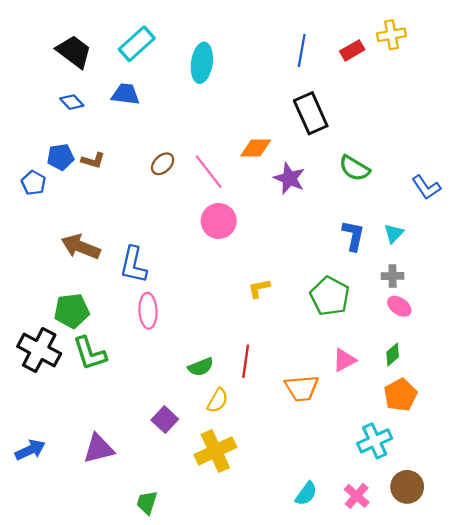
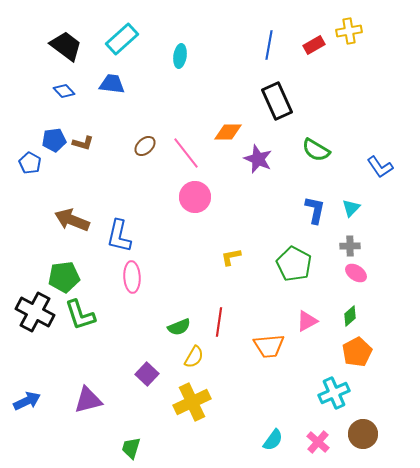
cyan ellipse: (202, 63) -> (180, 56), size x0.7

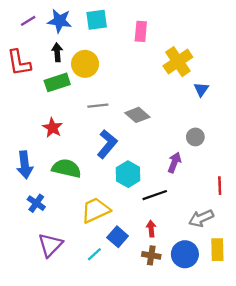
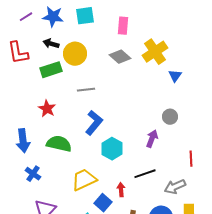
black arrow: (57, 52) -> (51, 44), turned -70
gray diamond: (137, 115) -> (120, 57), moved
black line: (155, 195) -> (145, 174), moved
red arrow: (151, 229) -> (121, 190), moved

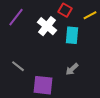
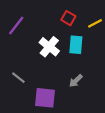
white cross: (47, 26) -> (49, 47), moved

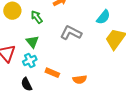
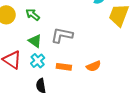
gray L-shape: (71, 33) -> (62, 35), moved
black semicircle: (27, 84) -> (41, 86), turned 32

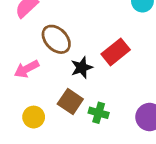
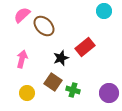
brown ellipse: (56, 39) -> (44, 26), moved
pink arrow: (27, 69) -> (22, 59), turned 132

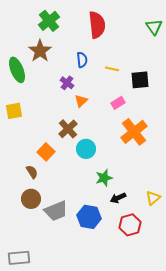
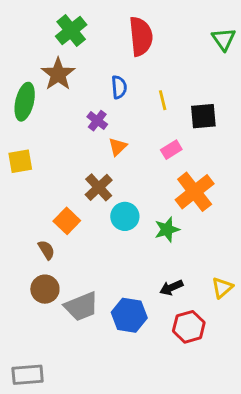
yellow line: (112, 69) -> (163, 100), turned 64
green ellipse: (17, 70) -> (25, 102), turned 35
green star: (104, 178) -> (167, 229), moved

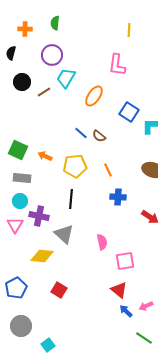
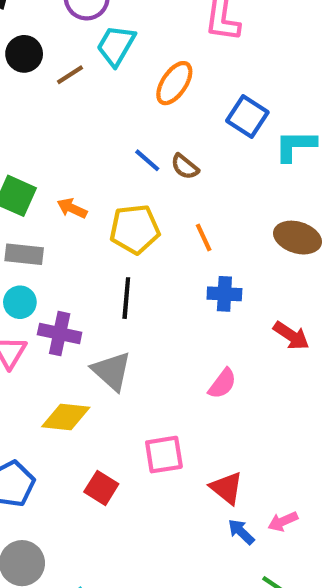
pink semicircle: (102, 242) -> (222, 384), moved, turned 49
pink square: (125, 261) -> (164, 455), moved

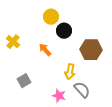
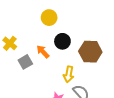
black circle: (64, 31) -> (62, 41), moved
gray square: (24, 81) -> (25, 62), moved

__What this task involves__. Retype only the lines above from the one with "brown ellipse: (56, 39) -> (44, 26), moved" through the last, both ends included, keeping every picture out of the copy.

__Task answer__.
brown ellipse: (56, 39) -> (44, 26), moved
pink arrow: (27, 69) -> (22, 59), turned 132

yellow line: (112, 69) -> (163, 100), turned 64
green ellipse: (17, 70) -> (25, 102), turned 35
green star: (104, 178) -> (167, 229), moved

pink semicircle: (102, 242) -> (222, 384), moved, turned 49
pink square: (125, 261) -> (164, 455), moved

black circle: (64, 31) -> (62, 41), moved
gray square: (24, 81) -> (25, 62), moved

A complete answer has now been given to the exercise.